Information Start Marker

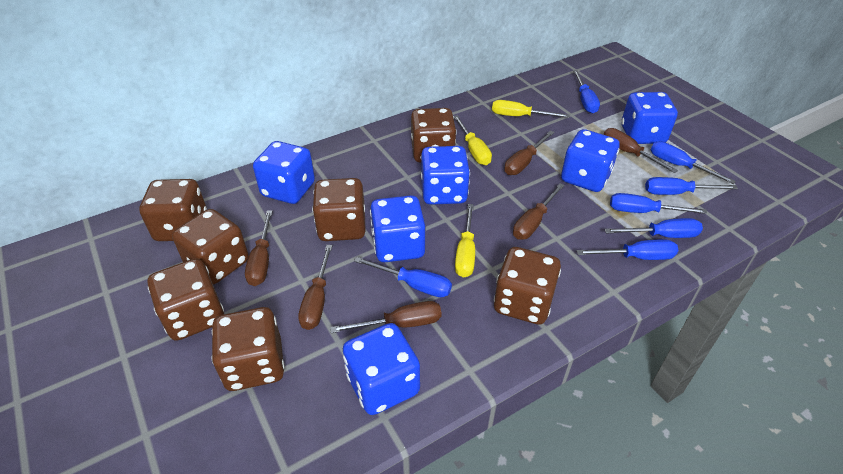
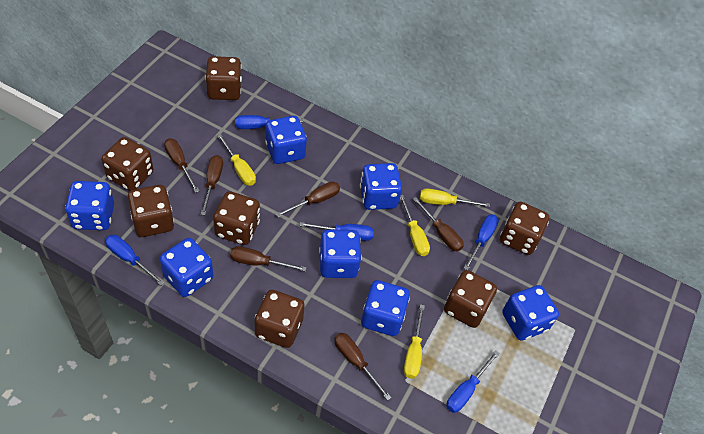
blue dice: 6 -> 7
blue screwdriver: 7 -> 5
yellow screwdriver: 3 -> 4

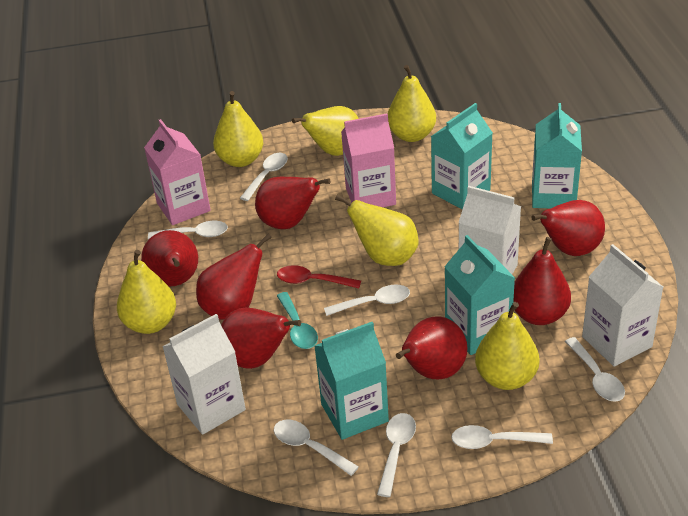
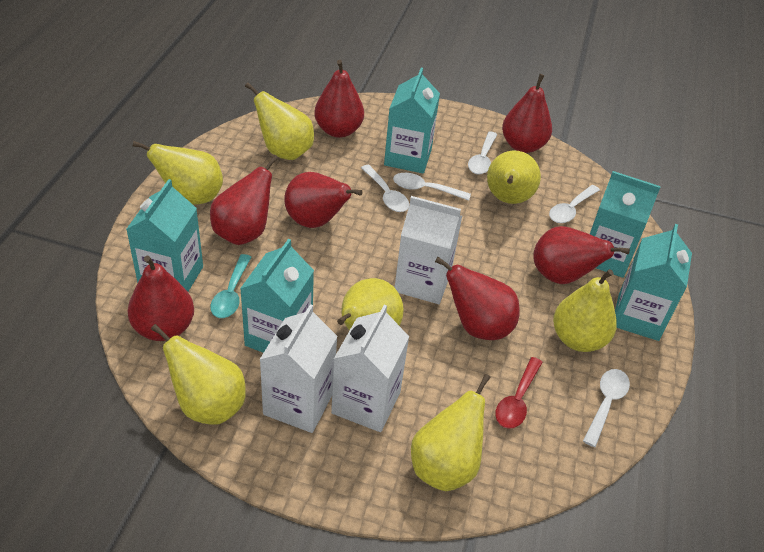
pink carton: 2 -> 0
turquoise carton: 4 -> 5
white spoon: 7 -> 5
yellow pear: 6 -> 7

Information End Marker

**Task item:** Print the records again exactly, pictures excluded.

**Written solution:**
blue dice: 6 -> 7
blue screwdriver: 7 -> 5
yellow screwdriver: 3 -> 4

pink carton: 2 -> 0
turquoise carton: 4 -> 5
white spoon: 7 -> 5
yellow pear: 6 -> 7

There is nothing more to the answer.